Copy out, word for word, the lines from the start of the data below through the line containing "Request - Writer: [155,203,421,372]", and no others.

==============================

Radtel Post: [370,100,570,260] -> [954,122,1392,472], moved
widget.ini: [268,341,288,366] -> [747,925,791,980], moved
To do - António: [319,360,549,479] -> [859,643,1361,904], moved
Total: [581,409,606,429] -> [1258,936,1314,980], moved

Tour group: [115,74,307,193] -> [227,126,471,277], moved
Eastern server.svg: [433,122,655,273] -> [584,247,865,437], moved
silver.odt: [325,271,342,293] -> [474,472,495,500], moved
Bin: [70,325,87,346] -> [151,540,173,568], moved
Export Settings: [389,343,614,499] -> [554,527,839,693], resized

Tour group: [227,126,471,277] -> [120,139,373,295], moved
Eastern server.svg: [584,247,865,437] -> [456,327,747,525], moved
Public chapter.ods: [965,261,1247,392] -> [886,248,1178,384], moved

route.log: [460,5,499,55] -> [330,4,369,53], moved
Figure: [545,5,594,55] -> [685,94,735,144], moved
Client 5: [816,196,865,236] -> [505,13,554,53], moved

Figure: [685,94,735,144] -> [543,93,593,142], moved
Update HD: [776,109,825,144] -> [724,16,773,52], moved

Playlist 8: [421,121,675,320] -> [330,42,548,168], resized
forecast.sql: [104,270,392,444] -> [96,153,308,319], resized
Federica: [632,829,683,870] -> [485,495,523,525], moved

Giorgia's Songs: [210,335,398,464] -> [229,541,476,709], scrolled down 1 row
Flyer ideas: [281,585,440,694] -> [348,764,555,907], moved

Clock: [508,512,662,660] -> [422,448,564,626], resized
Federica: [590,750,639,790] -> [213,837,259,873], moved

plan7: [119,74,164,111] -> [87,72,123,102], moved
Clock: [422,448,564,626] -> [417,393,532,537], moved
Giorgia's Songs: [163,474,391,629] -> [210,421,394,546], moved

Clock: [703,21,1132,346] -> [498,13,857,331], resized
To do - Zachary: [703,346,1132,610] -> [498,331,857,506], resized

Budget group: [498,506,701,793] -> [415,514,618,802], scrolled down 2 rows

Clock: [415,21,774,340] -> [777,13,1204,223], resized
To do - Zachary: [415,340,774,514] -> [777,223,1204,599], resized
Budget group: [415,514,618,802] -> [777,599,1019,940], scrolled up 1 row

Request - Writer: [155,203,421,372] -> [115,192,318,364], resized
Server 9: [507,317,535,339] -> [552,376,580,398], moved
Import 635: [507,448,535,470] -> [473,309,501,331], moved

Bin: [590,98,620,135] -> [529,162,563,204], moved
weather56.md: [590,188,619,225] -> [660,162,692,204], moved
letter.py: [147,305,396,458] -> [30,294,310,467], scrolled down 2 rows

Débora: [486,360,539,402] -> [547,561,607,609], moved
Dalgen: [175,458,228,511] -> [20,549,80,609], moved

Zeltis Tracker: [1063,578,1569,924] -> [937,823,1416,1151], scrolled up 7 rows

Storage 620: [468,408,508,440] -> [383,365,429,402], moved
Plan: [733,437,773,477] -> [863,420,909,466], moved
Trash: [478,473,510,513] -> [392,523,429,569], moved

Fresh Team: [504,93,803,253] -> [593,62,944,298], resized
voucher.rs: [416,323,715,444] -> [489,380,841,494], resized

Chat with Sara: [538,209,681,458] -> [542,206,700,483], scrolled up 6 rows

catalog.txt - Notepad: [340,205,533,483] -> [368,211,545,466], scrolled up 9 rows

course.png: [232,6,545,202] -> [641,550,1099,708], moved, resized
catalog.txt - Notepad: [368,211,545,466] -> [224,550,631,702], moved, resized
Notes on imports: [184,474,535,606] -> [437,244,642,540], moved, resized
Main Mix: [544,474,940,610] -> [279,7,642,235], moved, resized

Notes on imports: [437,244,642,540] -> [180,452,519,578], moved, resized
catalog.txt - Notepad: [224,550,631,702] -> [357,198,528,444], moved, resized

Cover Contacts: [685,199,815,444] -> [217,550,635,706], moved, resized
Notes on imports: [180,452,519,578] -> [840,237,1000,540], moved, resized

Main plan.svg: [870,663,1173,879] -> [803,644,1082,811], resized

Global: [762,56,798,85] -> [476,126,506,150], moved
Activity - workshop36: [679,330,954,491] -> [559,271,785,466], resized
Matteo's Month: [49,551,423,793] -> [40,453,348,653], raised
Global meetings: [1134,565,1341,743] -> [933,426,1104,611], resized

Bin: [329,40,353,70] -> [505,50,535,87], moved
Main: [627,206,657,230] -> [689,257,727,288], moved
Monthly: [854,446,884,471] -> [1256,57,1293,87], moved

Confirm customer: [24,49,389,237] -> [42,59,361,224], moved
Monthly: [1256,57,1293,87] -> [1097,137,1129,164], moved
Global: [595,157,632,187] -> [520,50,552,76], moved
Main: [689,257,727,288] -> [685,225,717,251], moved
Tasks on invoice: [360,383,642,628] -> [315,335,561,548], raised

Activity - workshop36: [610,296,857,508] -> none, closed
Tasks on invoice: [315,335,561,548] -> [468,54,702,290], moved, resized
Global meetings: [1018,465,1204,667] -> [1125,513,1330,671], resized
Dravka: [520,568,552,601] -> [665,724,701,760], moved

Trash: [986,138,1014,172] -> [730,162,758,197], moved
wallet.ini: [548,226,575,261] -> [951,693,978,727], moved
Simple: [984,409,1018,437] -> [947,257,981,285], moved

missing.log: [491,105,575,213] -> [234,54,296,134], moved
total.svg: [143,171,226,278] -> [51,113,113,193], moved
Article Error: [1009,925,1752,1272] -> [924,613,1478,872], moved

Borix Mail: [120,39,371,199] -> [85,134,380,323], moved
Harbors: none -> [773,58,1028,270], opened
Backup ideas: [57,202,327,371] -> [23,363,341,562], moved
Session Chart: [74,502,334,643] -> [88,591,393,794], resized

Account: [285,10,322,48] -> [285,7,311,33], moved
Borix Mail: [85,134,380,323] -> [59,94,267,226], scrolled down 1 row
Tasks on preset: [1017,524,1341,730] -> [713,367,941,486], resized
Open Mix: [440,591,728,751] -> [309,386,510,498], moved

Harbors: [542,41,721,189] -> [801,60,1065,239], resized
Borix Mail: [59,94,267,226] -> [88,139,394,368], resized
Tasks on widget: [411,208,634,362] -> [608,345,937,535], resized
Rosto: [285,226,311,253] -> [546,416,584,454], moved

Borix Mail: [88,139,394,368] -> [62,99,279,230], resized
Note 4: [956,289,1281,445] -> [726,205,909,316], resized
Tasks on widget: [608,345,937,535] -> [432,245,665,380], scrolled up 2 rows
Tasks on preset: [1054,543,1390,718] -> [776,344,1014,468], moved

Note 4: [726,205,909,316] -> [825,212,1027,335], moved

==============================

◆ **Answer below**:
Radtel Post: [370,100,570,260] -> [954,122,1392,472], moved
widget.ini: [268,341,288,366] -> [747,925,791,980], moved
To do - António: [319,360,549,479] -> [859,643,1361,904], moved
Total: [581,409,606,429] -> [1258,936,1314,980], moved

Tour group: [115,74,307,193] -> [227,126,471,277], moved
Eastern server.svg: [433,122,655,273] -> [584,247,865,437], moved
silver.odt: [325,271,342,293] -> [474,472,495,500], moved
Bin: [70,325,87,346] -> [151,540,173,568], moved
Export Settings: [389,343,614,499] -> [554,527,839,693], resized

Tour group: [227,126,471,277] -> [120,139,373,295], moved
Eastern server.svg: [584,247,865,437] -> [456,327,747,525], moved
Public chapter.ods: [965,261,1247,392] -> [886,248,1178,384], moved

route.log: [460,5,499,55] -> [330,4,369,53], moved
Figure: [545,5,594,55] -> [685,94,735,144], moved
Client 5: [816,196,865,236] -> [505,13,554,53], moved

Figure: [685,94,735,144] -> [543,93,593,142], moved
Update HD: [776,109,825,144] -> [724,16,773,52], moved

Playlist 8: [421,121,675,320] -> [330,42,548,168], resized
forecast.sql: [104,270,392,444] -> [96,153,308,319], resized
Federica: [632,829,683,870] -> [485,495,523,525], moved

Giorgia's Songs: [210,335,398,464] -> [229,541,476,709], scrolled down 1 row
Flyer ideas: [281,585,440,694] -> [348,764,555,907], moved

Clock: [508,512,662,660] -> [422,448,564,626], resized
Federica: [590,750,639,790] -> [213,837,259,873], moved

plan7: [119,74,164,111] -> [87,72,123,102], moved
Clock: [422,448,564,626] -> [417,393,532,537], moved
Giorgia's Songs: [163,474,391,629] -> [210,421,394,546], moved

Clock: [703,21,1132,346] -> [498,13,857,331], resized
To do - Zachary: [703,346,1132,610] -> [498,331,857,506], resized

Budget group: [498,506,701,793] -> [415,514,618,802], scrolled down 2 rows

Clock: [415,21,774,340] -> [777,13,1204,223], resized
To do - Zachary: [415,340,774,514] -> [777,223,1204,599], resized
Budget group: [415,514,618,802] -> [777,599,1019,940], scrolled up 1 row

Request - Writer: [155,203,421,372] -> [115,192,318,364], resized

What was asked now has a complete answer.